Dataset -
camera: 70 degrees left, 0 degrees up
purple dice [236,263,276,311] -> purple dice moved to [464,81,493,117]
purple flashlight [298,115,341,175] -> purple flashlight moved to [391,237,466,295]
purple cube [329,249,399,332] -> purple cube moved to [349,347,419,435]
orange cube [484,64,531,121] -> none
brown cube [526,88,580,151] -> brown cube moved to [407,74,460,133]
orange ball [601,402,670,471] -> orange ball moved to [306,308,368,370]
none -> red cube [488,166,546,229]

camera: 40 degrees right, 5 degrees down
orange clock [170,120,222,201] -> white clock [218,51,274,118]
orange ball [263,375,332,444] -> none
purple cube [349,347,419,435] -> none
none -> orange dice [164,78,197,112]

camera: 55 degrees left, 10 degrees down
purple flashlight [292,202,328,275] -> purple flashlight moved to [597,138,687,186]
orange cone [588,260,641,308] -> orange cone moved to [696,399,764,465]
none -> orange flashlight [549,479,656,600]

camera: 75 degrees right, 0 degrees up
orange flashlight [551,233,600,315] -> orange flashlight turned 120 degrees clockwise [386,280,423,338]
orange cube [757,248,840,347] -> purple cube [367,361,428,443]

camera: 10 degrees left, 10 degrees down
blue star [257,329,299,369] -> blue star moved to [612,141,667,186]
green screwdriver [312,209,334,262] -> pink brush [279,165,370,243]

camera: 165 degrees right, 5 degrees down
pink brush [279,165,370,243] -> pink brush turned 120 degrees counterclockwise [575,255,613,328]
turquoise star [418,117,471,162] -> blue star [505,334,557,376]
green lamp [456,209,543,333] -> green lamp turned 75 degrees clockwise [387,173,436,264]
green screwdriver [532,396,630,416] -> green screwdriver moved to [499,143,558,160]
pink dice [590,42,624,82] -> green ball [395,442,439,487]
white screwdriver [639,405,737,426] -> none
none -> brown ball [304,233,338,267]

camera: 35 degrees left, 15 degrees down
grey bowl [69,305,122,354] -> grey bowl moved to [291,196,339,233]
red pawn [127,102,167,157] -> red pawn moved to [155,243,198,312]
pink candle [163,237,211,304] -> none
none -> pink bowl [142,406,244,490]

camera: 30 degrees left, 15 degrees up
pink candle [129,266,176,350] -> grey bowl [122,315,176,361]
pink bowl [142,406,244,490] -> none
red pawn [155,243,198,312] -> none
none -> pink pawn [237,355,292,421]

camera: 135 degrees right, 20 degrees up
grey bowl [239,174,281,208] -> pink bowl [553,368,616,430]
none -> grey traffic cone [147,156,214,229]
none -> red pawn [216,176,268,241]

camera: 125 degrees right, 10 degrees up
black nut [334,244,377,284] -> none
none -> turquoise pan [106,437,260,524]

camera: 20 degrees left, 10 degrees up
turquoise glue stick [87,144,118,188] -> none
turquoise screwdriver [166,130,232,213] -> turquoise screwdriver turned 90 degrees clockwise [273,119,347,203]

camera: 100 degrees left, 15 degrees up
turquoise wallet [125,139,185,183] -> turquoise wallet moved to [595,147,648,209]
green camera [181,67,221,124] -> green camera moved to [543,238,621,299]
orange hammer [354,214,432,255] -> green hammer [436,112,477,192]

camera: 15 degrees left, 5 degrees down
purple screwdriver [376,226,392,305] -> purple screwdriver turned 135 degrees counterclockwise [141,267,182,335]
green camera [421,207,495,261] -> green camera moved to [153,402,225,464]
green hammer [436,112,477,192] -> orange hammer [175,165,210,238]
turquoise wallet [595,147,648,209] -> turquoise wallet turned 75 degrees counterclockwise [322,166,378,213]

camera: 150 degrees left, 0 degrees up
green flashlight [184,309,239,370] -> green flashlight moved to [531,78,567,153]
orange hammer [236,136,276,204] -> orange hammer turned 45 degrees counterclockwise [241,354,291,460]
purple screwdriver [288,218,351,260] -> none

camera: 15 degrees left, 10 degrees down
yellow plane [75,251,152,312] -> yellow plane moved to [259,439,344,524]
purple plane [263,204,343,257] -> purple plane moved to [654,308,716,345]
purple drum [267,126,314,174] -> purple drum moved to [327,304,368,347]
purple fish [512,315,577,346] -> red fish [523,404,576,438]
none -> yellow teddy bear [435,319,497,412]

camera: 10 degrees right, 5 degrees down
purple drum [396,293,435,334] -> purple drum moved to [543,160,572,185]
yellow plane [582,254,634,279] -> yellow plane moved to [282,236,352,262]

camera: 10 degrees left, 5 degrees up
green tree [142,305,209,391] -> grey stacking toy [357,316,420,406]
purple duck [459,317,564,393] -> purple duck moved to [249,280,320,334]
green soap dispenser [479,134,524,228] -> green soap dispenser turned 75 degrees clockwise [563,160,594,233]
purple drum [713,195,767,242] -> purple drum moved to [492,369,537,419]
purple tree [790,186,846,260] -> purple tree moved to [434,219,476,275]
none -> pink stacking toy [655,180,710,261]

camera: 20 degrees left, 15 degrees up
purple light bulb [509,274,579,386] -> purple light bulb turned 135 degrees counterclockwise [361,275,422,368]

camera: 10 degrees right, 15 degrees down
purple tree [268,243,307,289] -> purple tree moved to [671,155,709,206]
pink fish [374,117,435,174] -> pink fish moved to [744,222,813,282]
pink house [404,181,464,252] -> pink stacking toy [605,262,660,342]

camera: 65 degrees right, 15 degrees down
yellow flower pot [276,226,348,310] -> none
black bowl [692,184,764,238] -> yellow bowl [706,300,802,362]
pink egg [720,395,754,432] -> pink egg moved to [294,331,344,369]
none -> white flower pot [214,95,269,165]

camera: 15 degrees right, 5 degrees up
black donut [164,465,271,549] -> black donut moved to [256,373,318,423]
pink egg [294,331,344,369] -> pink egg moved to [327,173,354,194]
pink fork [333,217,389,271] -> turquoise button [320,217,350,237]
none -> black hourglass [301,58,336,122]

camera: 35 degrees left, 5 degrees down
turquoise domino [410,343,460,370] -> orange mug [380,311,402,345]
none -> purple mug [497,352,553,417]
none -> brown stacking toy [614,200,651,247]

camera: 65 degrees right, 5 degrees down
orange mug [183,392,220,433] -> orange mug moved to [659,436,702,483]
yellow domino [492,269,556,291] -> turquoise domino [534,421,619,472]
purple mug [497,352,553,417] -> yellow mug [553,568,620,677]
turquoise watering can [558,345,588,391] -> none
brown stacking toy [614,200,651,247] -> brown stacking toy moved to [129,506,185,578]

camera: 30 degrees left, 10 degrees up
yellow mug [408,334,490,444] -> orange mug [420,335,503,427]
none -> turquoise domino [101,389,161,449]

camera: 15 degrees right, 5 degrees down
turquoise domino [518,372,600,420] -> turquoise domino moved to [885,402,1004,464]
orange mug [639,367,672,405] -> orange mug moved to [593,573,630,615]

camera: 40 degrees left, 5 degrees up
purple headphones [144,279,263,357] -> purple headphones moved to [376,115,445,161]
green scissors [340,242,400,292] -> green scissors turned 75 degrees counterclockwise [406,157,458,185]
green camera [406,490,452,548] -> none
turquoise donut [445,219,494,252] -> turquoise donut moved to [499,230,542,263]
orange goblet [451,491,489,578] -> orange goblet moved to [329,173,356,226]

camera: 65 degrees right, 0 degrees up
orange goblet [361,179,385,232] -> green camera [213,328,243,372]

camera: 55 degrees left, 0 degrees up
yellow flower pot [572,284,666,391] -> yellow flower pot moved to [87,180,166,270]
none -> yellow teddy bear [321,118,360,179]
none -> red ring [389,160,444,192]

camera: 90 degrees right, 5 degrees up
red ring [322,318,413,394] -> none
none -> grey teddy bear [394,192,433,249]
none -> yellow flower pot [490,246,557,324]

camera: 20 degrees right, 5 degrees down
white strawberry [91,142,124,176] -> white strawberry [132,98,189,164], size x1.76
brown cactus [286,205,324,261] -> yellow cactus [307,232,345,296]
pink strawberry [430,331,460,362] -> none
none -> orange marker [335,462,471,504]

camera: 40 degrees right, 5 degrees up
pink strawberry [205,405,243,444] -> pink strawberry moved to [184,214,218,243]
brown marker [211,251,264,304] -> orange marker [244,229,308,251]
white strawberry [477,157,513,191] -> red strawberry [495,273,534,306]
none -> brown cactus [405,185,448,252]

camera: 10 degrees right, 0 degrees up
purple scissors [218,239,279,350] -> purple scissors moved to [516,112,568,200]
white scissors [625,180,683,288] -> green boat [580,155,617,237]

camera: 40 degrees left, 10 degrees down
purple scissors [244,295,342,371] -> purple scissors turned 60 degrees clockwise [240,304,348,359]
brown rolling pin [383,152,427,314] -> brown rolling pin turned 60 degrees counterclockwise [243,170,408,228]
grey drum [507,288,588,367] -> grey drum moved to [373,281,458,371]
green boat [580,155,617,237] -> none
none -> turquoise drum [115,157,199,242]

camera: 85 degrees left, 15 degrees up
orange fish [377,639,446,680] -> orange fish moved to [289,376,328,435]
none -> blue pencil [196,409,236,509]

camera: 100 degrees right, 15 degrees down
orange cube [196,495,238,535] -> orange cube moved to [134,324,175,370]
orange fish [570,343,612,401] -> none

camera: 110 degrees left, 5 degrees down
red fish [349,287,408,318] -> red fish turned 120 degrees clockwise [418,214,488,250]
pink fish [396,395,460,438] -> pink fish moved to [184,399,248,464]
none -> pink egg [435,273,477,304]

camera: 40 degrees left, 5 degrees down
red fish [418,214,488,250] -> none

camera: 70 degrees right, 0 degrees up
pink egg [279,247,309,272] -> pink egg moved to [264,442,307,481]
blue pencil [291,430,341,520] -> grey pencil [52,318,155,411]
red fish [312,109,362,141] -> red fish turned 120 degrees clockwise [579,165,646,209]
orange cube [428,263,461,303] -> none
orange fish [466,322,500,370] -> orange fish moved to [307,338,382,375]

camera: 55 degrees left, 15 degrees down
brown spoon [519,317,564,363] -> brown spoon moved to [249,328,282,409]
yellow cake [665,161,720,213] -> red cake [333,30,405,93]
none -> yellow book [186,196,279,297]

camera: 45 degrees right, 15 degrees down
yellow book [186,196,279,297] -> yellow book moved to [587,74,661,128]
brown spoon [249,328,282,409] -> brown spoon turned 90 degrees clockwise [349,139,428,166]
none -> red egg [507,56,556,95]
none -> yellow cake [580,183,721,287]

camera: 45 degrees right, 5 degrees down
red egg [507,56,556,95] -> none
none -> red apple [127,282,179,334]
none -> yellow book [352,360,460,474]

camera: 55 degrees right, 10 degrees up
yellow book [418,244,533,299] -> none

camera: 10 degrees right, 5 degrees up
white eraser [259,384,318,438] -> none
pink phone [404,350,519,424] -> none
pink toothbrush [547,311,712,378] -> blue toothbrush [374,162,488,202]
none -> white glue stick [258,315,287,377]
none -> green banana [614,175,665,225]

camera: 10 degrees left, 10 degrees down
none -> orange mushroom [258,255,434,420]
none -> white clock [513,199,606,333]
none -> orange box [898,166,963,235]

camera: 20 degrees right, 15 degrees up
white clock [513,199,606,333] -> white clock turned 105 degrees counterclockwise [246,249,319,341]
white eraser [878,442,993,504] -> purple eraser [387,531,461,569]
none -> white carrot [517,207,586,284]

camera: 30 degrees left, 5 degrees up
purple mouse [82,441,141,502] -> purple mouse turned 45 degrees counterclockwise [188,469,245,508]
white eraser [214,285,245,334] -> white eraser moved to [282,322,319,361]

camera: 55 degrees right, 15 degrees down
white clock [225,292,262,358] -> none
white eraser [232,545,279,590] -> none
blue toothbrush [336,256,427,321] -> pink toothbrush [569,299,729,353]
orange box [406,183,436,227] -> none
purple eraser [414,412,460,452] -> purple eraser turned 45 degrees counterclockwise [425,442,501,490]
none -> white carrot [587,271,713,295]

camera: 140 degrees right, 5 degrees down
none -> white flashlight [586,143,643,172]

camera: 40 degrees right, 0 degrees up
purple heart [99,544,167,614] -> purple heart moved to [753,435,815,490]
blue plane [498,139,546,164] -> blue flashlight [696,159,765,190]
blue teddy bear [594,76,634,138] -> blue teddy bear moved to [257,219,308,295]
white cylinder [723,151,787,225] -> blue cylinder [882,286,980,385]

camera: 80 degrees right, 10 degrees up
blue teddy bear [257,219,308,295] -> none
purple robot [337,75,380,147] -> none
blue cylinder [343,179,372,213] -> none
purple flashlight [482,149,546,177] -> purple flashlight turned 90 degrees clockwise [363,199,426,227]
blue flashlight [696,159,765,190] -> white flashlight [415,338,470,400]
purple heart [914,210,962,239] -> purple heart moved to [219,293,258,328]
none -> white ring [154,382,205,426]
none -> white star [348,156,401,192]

Task description -
Take the line above containing "purple cube [349,347,419,435] -> none", the line containing "none -> pink bowl [142,406,244,490]", and all lines in between, and copy them exactly without anything else.

Output of the exercise -
purple cube [349,347,419,435] -> none
none -> orange dice [164,78,197,112]

camera: 55 degrees left, 10 degrees down
purple flashlight [292,202,328,275] -> purple flashlight moved to [597,138,687,186]
orange cone [588,260,641,308] -> orange cone moved to [696,399,764,465]
none -> orange flashlight [549,479,656,600]

camera: 75 degrees right, 0 degrees up
orange flashlight [551,233,600,315] -> orange flashlight turned 120 degrees clockwise [386,280,423,338]
orange cube [757,248,840,347] -> purple cube [367,361,428,443]

camera: 10 degrees left, 10 degrees down
blue star [257,329,299,369] -> blue star moved to [612,141,667,186]
green screwdriver [312,209,334,262] -> pink brush [279,165,370,243]

camera: 165 degrees right, 5 degrees down
pink brush [279,165,370,243] -> pink brush turned 120 degrees counterclockwise [575,255,613,328]
turquoise star [418,117,471,162] -> blue star [505,334,557,376]
green lamp [456,209,543,333] -> green lamp turned 75 degrees clockwise [387,173,436,264]
green screwdriver [532,396,630,416] -> green screwdriver moved to [499,143,558,160]
pink dice [590,42,624,82] -> green ball [395,442,439,487]
white screwdriver [639,405,737,426] -> none
none -> brown ball [304,233,338,267]

camera: 35 degrees left, 15 degrees down
grey bowl [69,305,122,354] -> grey bowl moved to [291,196,339,233]
red pawn [127,102,167,157] -> red pawn moved to [155,243,198,312]
pink candle [163,237,211,304] -> none
none -> pink bowl [142,406,244,490]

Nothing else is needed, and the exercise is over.